▶ _Task_: What you return must be every line from the beginning of the data through the line holding "yellow trophy [439,211,464,260]", unchanged.

##########

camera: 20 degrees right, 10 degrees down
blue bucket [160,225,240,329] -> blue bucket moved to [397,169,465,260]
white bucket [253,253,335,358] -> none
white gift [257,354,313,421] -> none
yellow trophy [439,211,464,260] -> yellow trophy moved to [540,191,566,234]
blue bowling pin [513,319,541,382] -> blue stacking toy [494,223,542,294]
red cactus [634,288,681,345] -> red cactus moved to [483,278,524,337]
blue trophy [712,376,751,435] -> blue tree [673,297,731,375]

##########

▶ _Your response_:
camera: 20 degrees right, 10 degrees down
blue bucket [160,225,240,329] -> blue bucket moved to [397,169,465,260]
white bucket [253,253,335,358] -> none
white gift [257,354,313,421] -> none
yellow trophy [439,211,464,260] -> yellow trophy moved to [540,191,566,234]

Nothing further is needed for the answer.